__Task item__: Given the material below, output exactly the lines from the line with "(661, 504) = (317, 180): turquoise" to the line with "(995, 726) = (134, 112): black", both ends included, and no other lines.

__Input for this task__:
════════════════

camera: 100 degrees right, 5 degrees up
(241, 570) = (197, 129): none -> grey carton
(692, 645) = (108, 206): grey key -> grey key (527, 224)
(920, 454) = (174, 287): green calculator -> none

════════════════

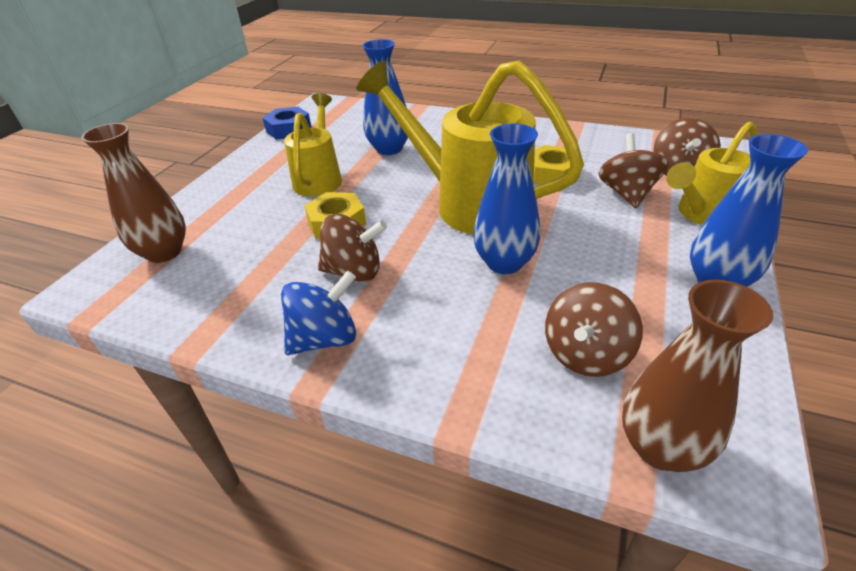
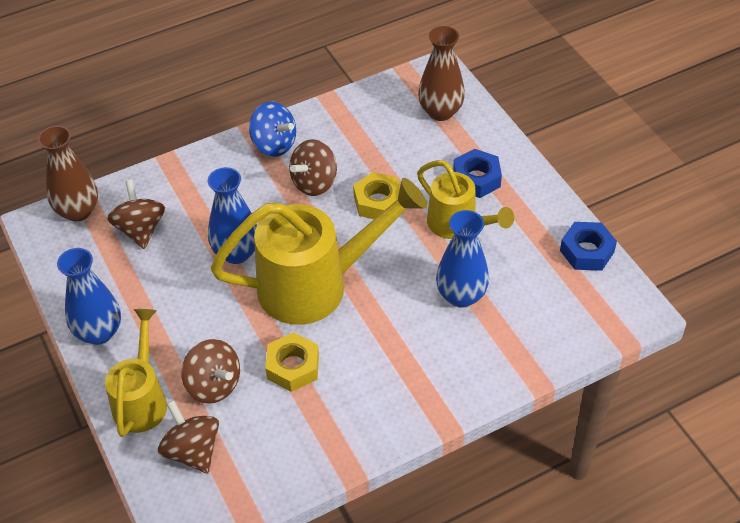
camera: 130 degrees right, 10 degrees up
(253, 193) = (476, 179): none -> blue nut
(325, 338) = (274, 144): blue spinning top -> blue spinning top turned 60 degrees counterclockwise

════════════════

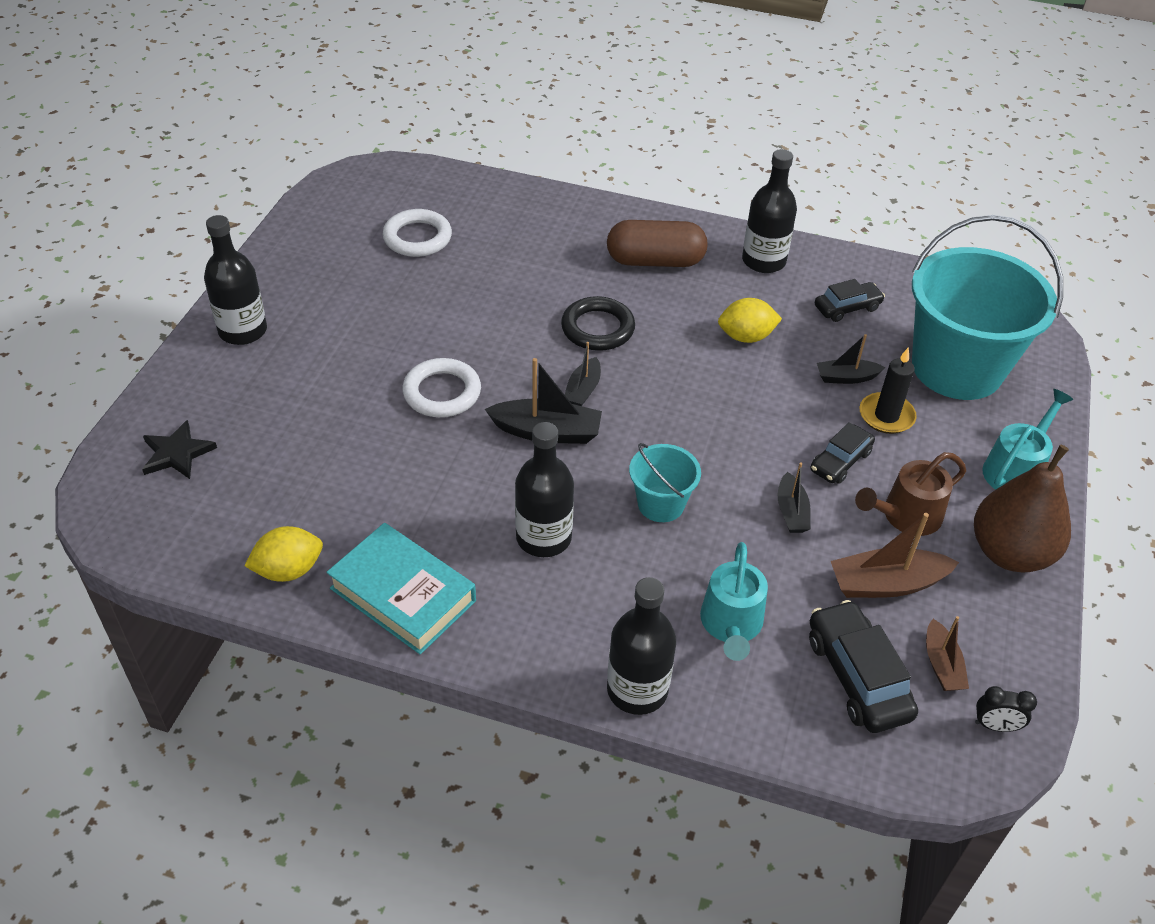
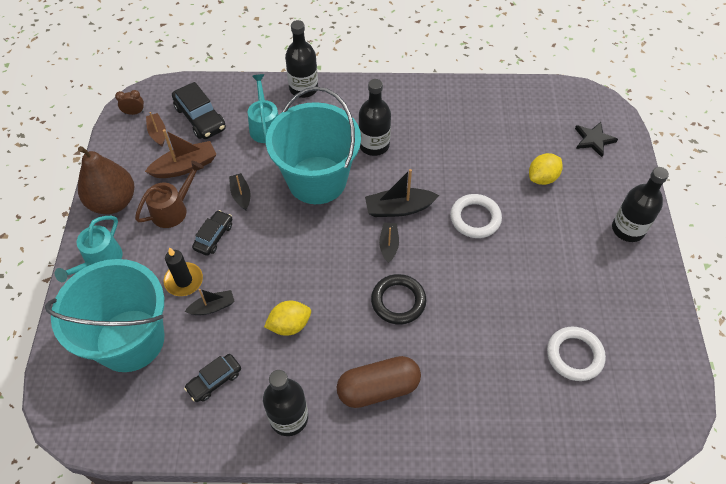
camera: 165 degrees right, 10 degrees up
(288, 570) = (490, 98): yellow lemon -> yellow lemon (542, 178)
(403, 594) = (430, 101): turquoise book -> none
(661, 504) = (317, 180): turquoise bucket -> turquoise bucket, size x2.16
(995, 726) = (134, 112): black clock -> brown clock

════════════════

__Answer to the problem__:
(661, 504) = (317, 180): turquoise bucket -> turquoise bucket, size x2.16
(995, 726) = (134, 112): black clock -> brown clock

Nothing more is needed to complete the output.